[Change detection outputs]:
[Start of Attachment]
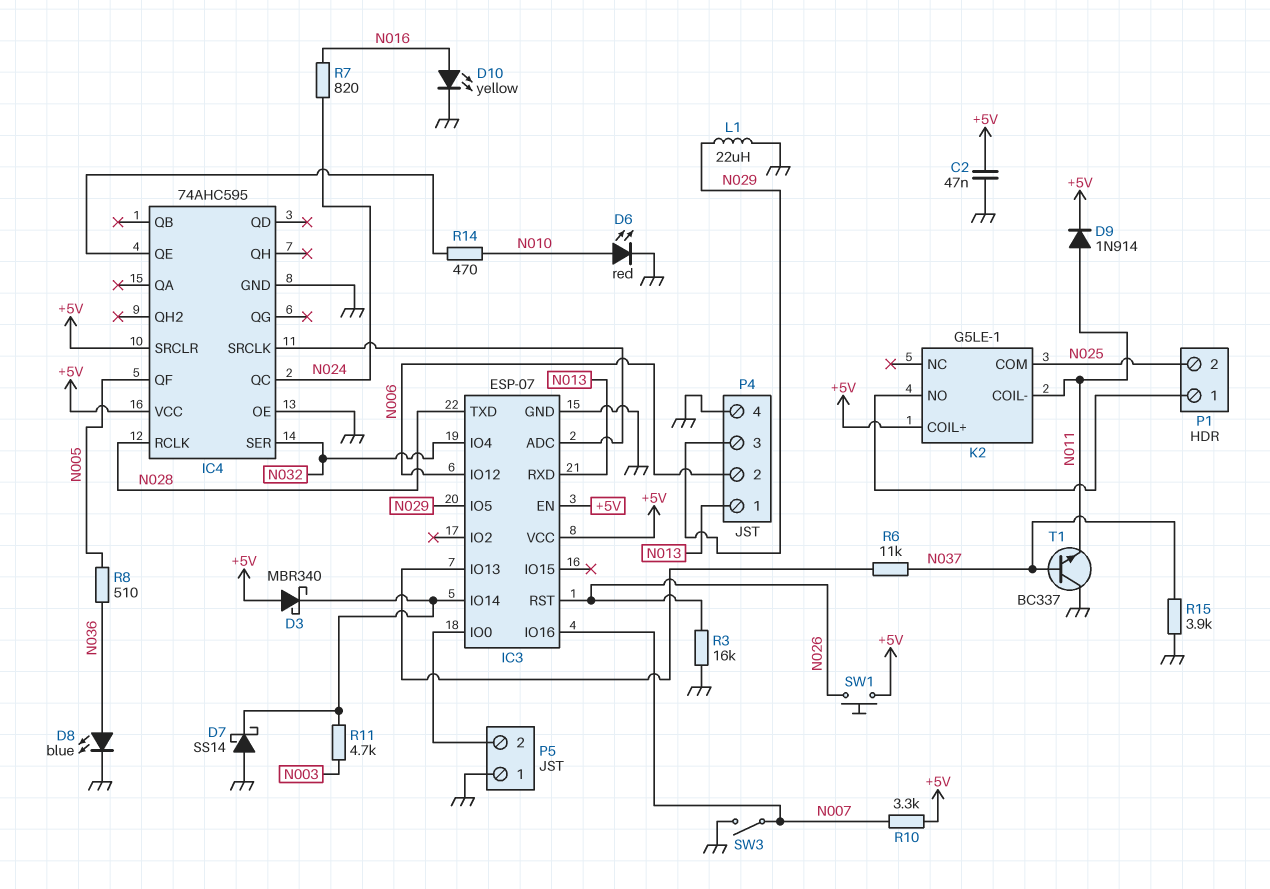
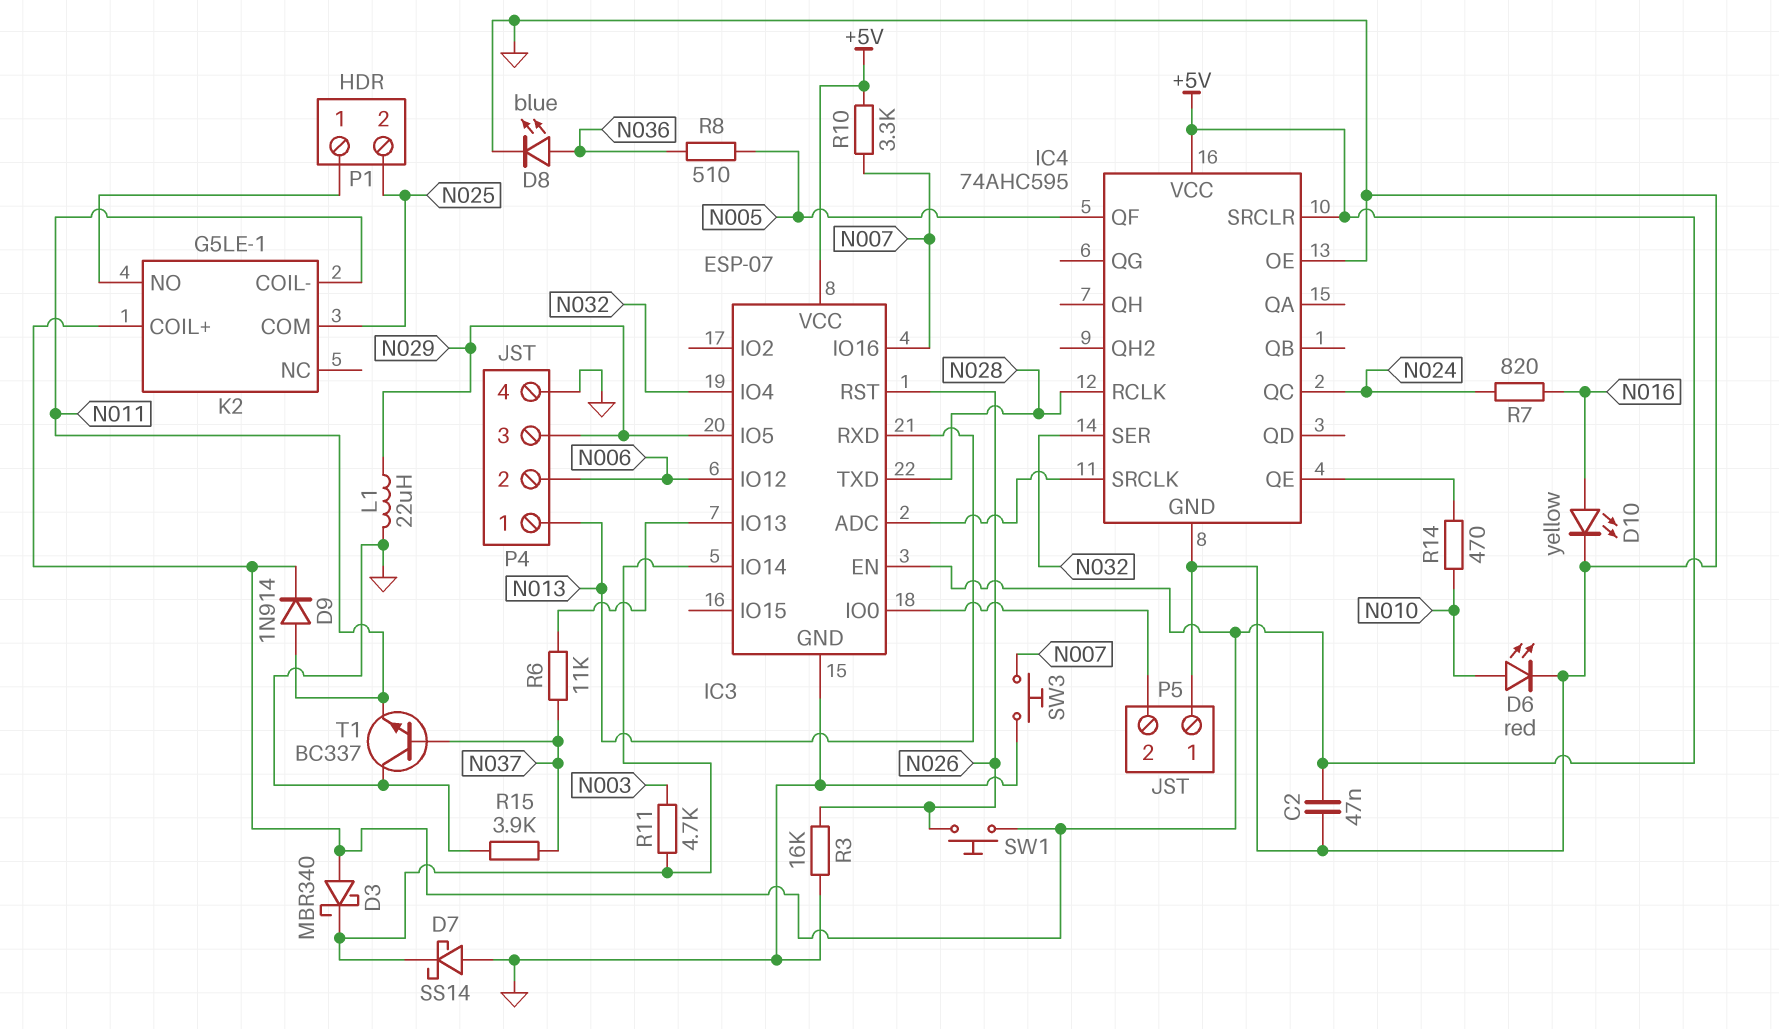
SW3: switch (GND, N007) -> button (GND, N007)

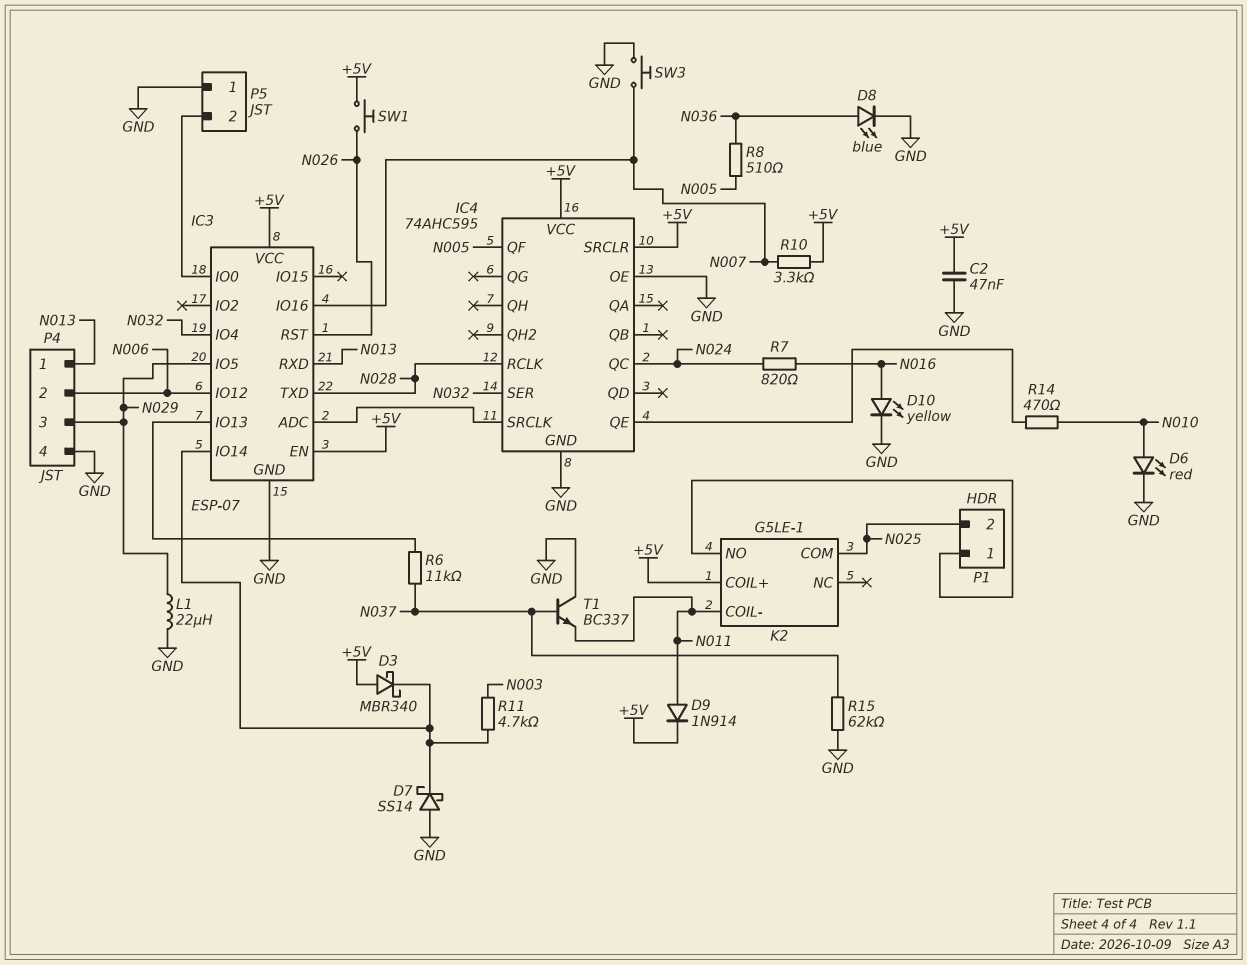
R3: 16k (GND, N026) -> none
R15: 3.9k (GND, N037) -> 62k (GND, N037)

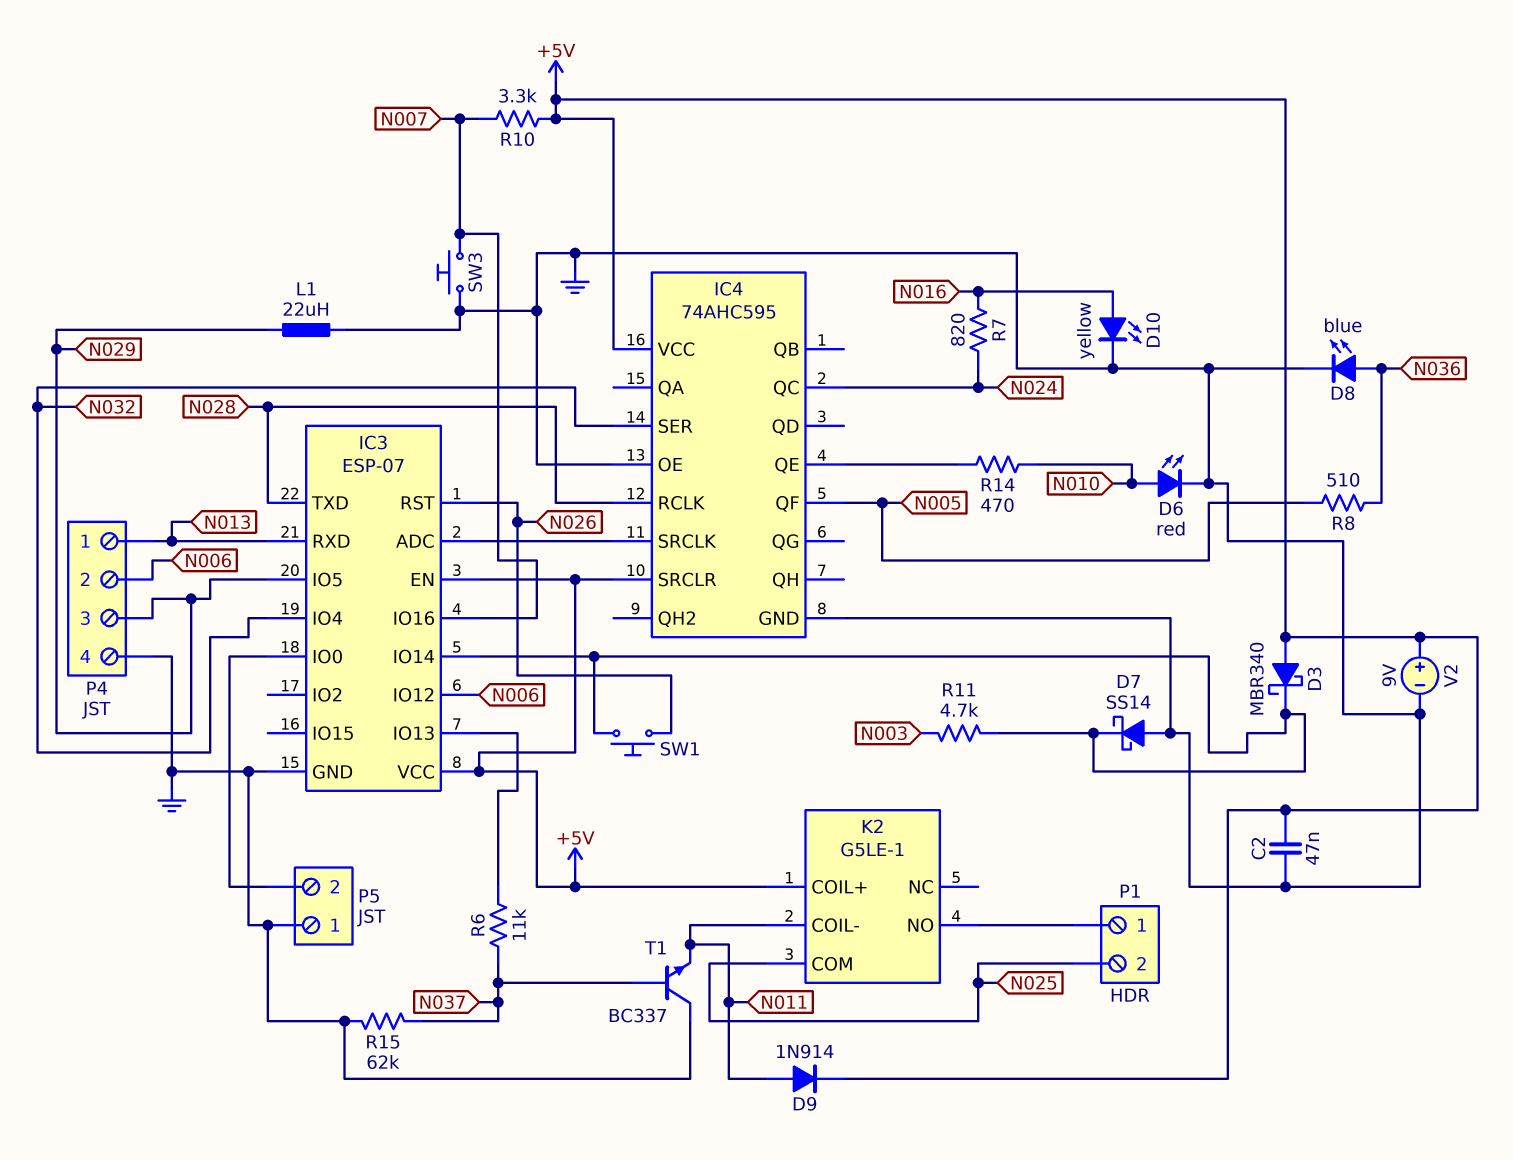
SW1: button (+5V, N026) -> button (IC3/IO14, N026)
V2: none -> 9V (plus +5V, minus GND)

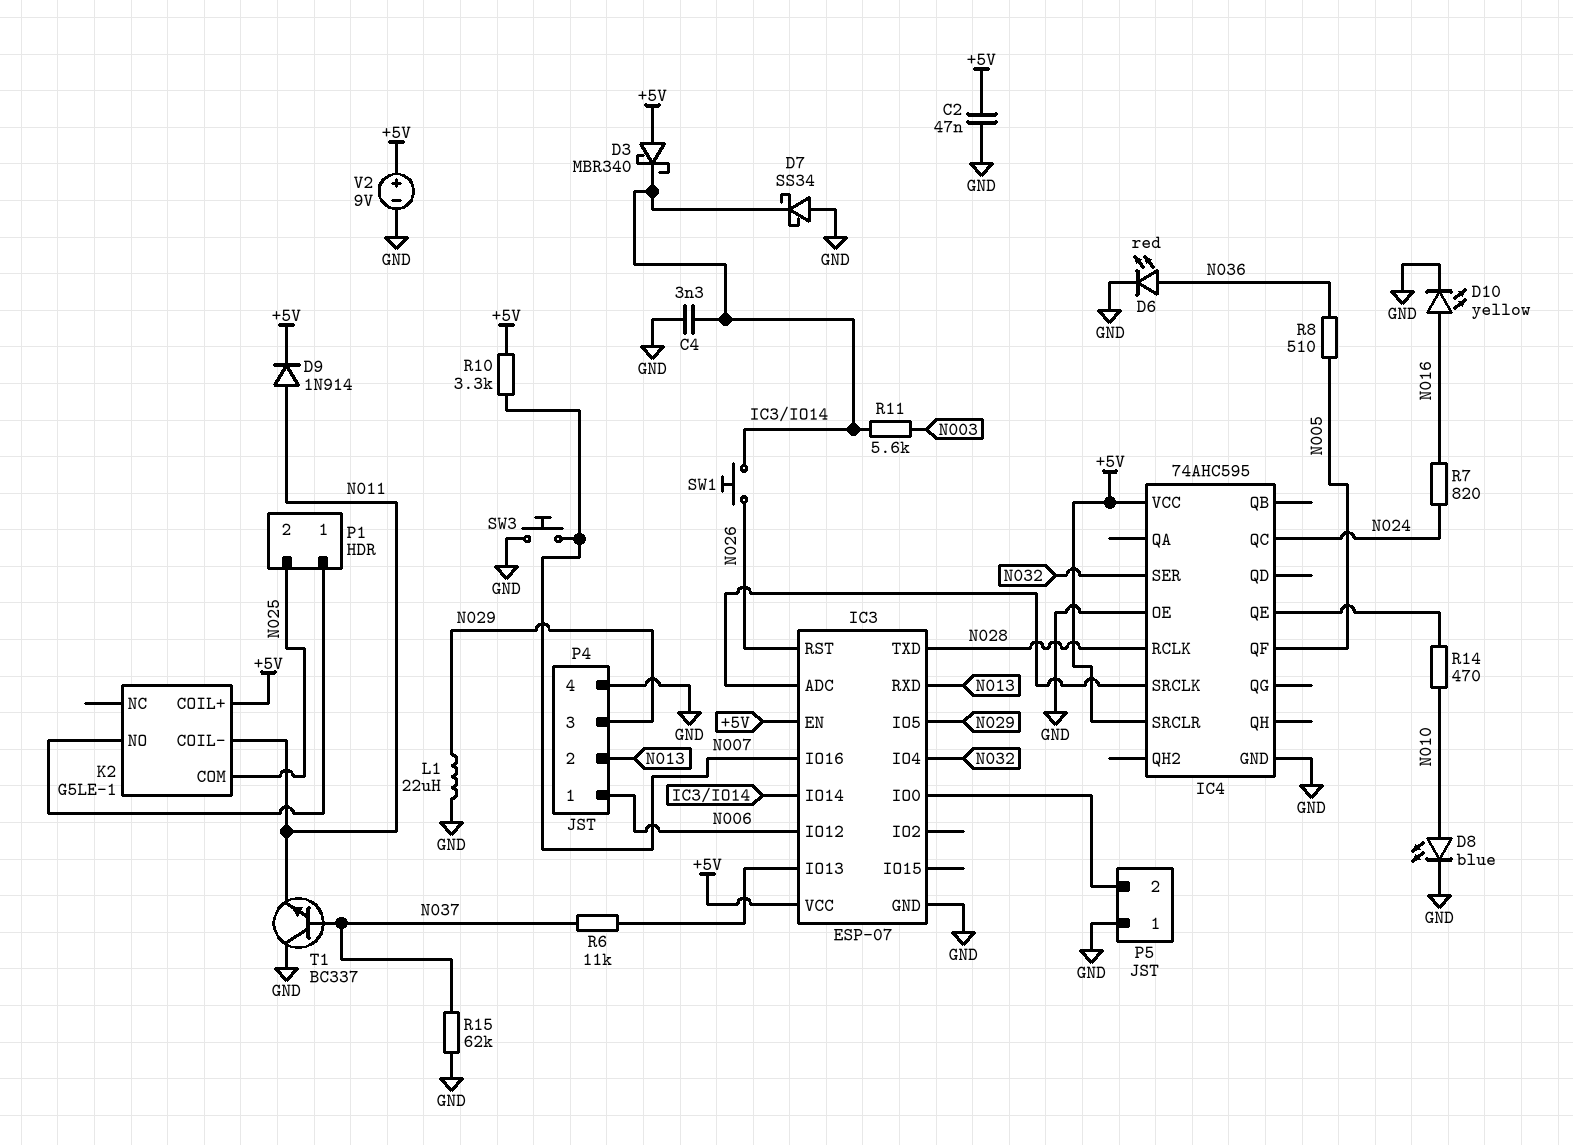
C4: none -> 3.3nF (GND, IC3/IO14)
D6: LED red (A N010, K GND) -> LED red (A N036, K GND)
D7: schottky SS14 (A GND, K IC3/IO14) -> schottky SS34 (A GND, K IC3/IO14)
D8: LED blue (A N036, K GND) -> LED blue (A N010, K GND)
P4 pin 1: N013 -> N006
P4 pin 2: N006 -> N013
R11: 4.7k (IC3/IO14, N003) -> 5.6k (IC3/IO14, N003)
[End of Attachment]
[Brief]:
Reproduce every entry above exactly, and omit the pictures.

[Task output]:
SW3: switch (GND, N007) -> button (GND, N007)

R3: 16k (GND, N026) -> none
R15: 3.9k (GND, N037) -> 62k (GND, N037)

SW1: button (+5V, N026) -> button (IC3/IO14, N026)
V2: none -> 9V (plus +5V, minus GND)

C4: none -> 3.3nF (GND, IC3/IO14)
D6: LED red (A N010, K GND) -> LED red (A N036, K GND)
D7: schottky SS14 (A GND, K IC3/IO14) -> schottky SS34 (A GND, K IC3/IO14)
D8: LED blue (A N036, K GND) -> LED blue (A N010, K GND)
P4 pin 1: N013 -> N006
P4 pin 2: N006 -> N013
R11: 4.7k (IC3/IO14, N003) -> 5.6k (IC3/IO14, N003)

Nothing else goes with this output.